Your assignment —
Start at the line in the entries below that contains "moved: purple card", stop at the line that contains "turned: snow-white teddy", and output exactly the lines in that span, both ends included.

Provided records —
######

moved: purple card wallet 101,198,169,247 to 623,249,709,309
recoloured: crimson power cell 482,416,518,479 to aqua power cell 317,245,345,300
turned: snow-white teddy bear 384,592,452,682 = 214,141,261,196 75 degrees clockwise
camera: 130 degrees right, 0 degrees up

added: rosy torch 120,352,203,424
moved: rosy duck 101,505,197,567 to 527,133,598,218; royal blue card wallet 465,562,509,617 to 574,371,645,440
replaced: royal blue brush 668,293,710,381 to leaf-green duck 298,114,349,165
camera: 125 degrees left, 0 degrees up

######

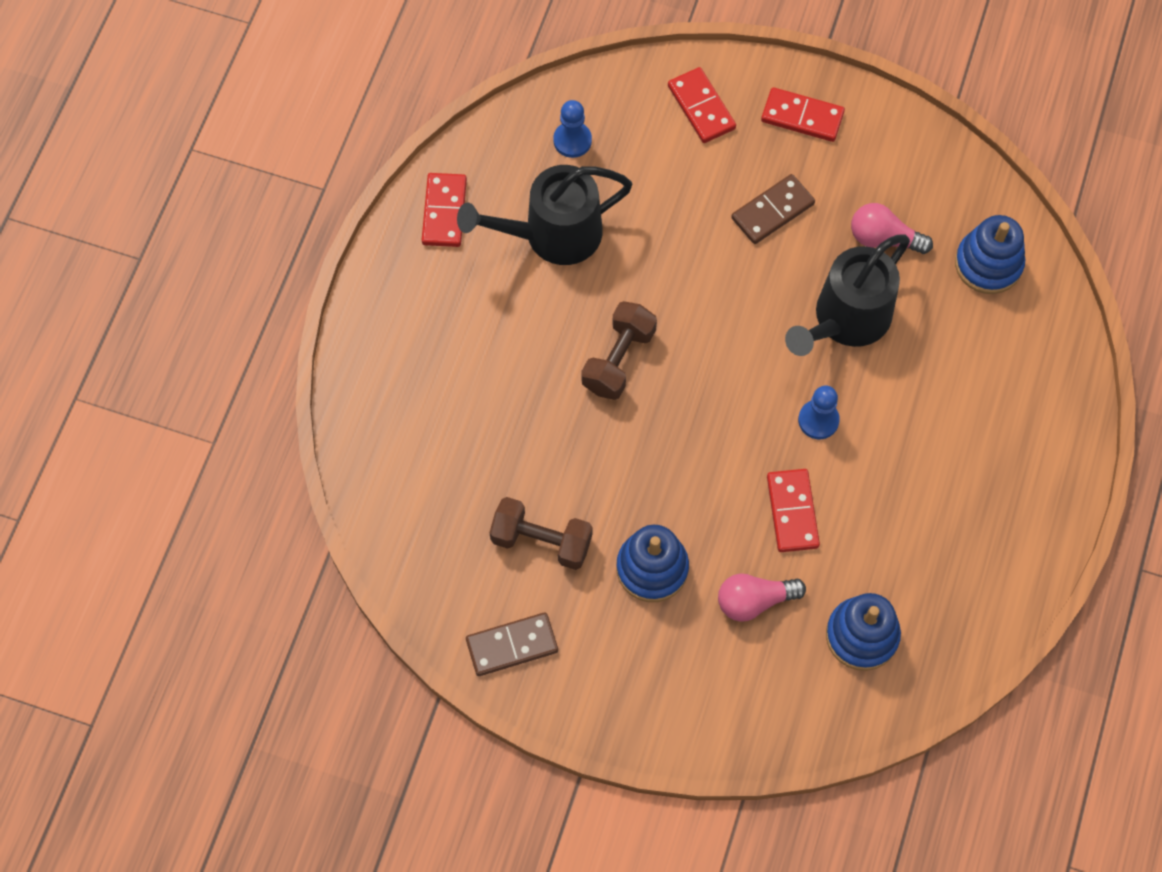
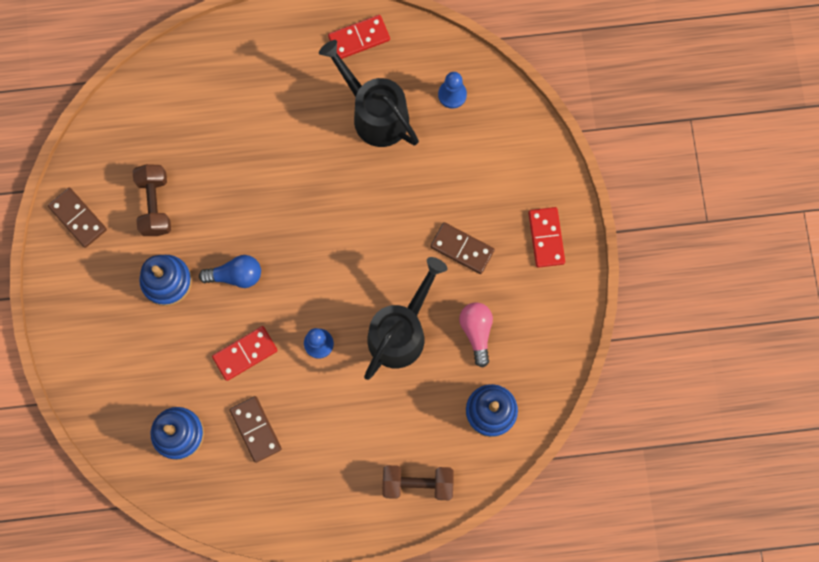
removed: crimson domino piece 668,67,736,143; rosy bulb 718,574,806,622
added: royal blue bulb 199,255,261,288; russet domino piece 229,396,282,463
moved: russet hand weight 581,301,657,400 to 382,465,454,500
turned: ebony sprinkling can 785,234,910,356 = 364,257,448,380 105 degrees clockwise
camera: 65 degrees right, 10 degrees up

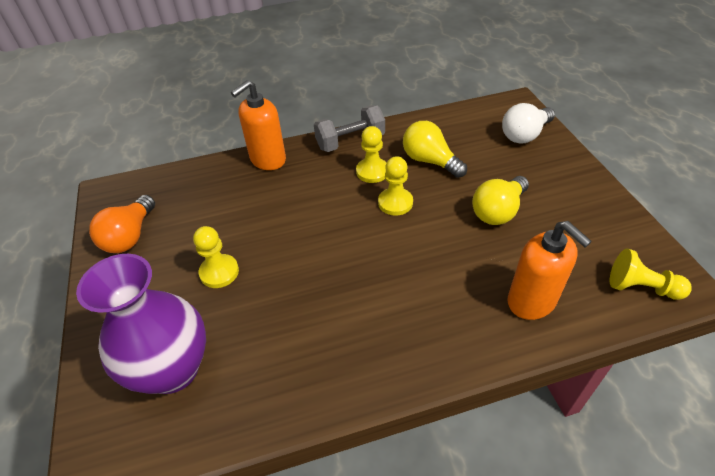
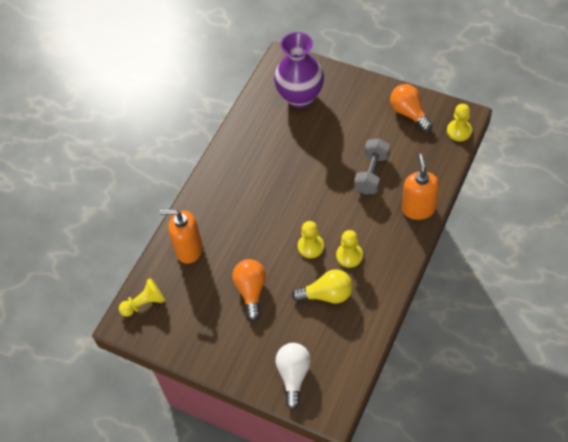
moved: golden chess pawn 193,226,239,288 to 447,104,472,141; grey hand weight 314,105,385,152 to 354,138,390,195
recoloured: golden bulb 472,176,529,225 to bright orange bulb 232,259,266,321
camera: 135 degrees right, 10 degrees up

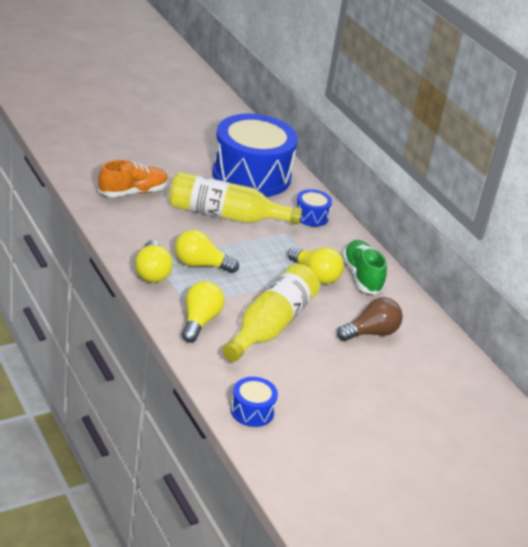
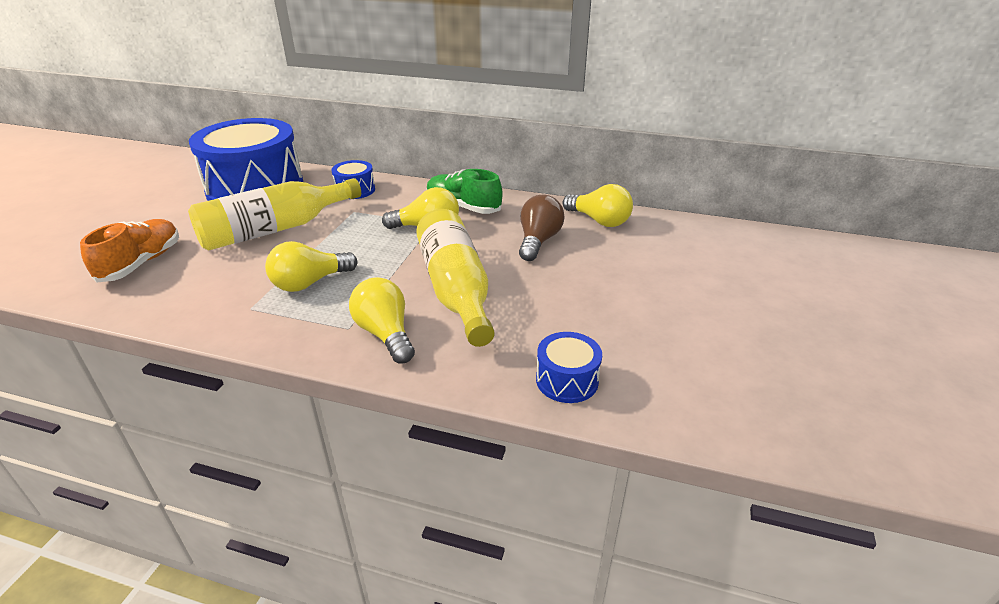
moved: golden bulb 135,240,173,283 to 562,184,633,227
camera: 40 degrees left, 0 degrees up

######

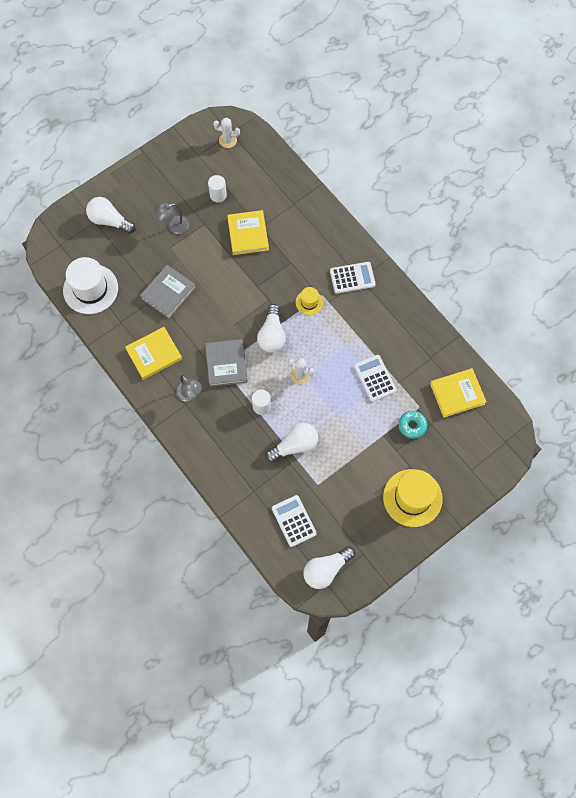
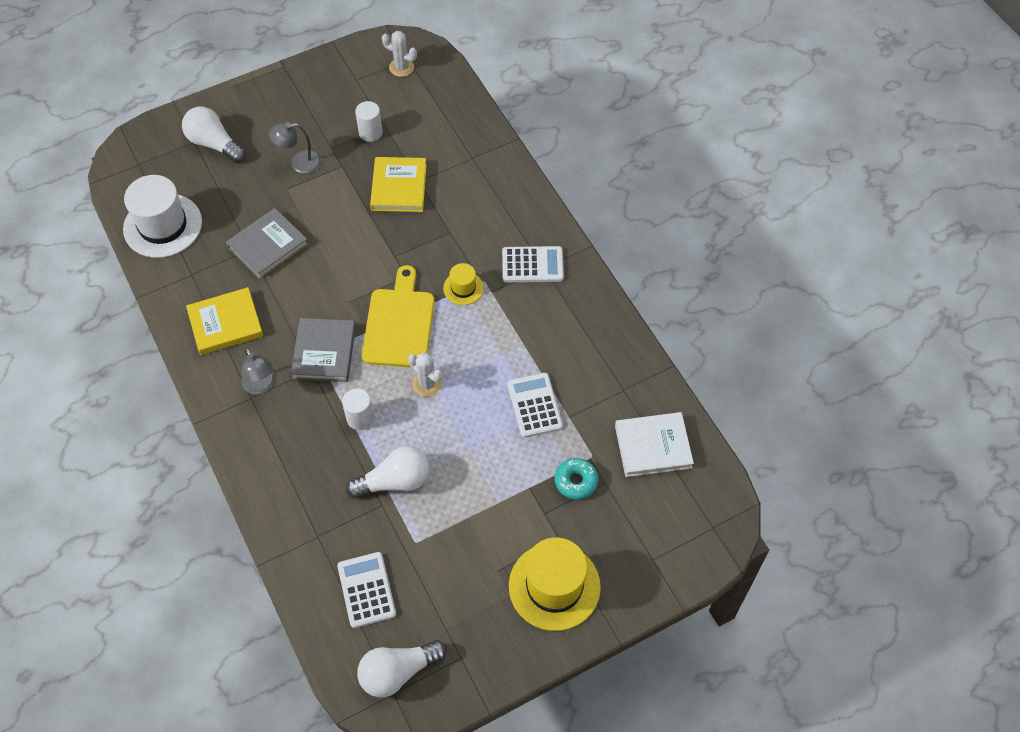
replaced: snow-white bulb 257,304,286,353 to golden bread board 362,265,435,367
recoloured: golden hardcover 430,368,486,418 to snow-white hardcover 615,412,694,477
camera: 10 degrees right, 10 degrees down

######

Exercise response —
moved: purple card wallet 101,198,169,247 to 623,249,709,309
recoloured: crimson power cell 482,416,518,479 to aqua power cell 317,245,345,300
turned: snow-white teddy bear 384,592,452,682 = 214,141,261,196 75 degrees clockwise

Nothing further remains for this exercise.